- TO DO: Transcribe exactly the line containing "blue key: 5 -> 6" and each line after it, through the end of the entries, with nothing before or after.

- RECORD SET:

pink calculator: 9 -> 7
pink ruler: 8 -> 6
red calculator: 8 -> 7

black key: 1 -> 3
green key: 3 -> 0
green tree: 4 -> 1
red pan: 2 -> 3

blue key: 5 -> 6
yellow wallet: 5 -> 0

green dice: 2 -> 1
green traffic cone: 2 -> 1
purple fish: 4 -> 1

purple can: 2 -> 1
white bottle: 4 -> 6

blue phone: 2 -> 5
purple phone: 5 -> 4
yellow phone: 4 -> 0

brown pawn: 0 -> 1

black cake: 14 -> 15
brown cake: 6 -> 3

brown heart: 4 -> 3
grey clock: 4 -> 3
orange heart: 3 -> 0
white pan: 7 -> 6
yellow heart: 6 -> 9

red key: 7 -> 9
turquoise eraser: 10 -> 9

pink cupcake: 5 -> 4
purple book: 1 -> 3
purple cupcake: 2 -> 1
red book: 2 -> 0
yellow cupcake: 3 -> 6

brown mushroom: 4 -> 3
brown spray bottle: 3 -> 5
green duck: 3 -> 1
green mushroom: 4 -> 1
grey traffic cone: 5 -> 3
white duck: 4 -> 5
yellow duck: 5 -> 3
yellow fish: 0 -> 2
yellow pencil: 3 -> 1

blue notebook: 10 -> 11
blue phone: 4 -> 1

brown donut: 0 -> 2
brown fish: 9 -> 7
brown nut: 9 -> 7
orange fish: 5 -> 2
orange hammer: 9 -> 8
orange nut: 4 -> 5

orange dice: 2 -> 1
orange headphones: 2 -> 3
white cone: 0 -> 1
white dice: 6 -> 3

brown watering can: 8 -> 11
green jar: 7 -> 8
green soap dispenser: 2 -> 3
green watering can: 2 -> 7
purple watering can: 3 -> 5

- REPLY TO THE TASK:
blue key: 5 -> 6
yellow wallet: 5 -> 0

green dice: 2 -> 1
green traffic cone: 2 -> 1
purple fish: 4 -> 1

purple can: 2 -> 1
white bottle: 4 -> 6

blue phone: 2 -> 5
purple phone: 5 -> 4
yellow phone: 4 -> 0

brown pawn: 0 -> 1

black cake: 14 -> 15
brown cake: 6 -> 3

brown heart: 4 -> 3
grey clock: 4 -> 3
orange heart: 3 -> 0
white pan: 7 -> 6
yellow heart: 6 -> 9

red key: 7 -> 9
turquoise eraser: 10 -> 9

pink cupcake: 5 -> 4
purple book: 1 -> 3
purple cupcake: 2 -> 1
red book: 2 -> 0
yellow cupcake: 3 -> 6

brown mushroom: 4 -> 3
brown spray bottle: 3 -> 5
green duck: 3 -> 1
green mushroom: 4 -> 1
grey traffic cone: 5 -> 3
white duck: 4 -> 5
yellow duck: 5 -> 3
yellow fish: 0 -> 2
yellow pencil: 3 -> 1

blue notebook: 10 -> 11
blue phone: 4 -> 1

brown donut: 0 -> 2
brown fish: 9 -> 7
brown nut: 9 -> 7
orange fish: 5 -> 2
orange hammer: 9 -> 8
orange nut: 4 -> 5

orange dice: 2 -> 1
orange headphones: 2 -> 3
white cone: 0 -> 1
white dice: 6 -> 3

brown watering can: 8 -> 11
green jar: 7 -> 8
green soap dispenser: 2 -> 3
green watering can: 2 -> 7
purple watering can: 3 -> 5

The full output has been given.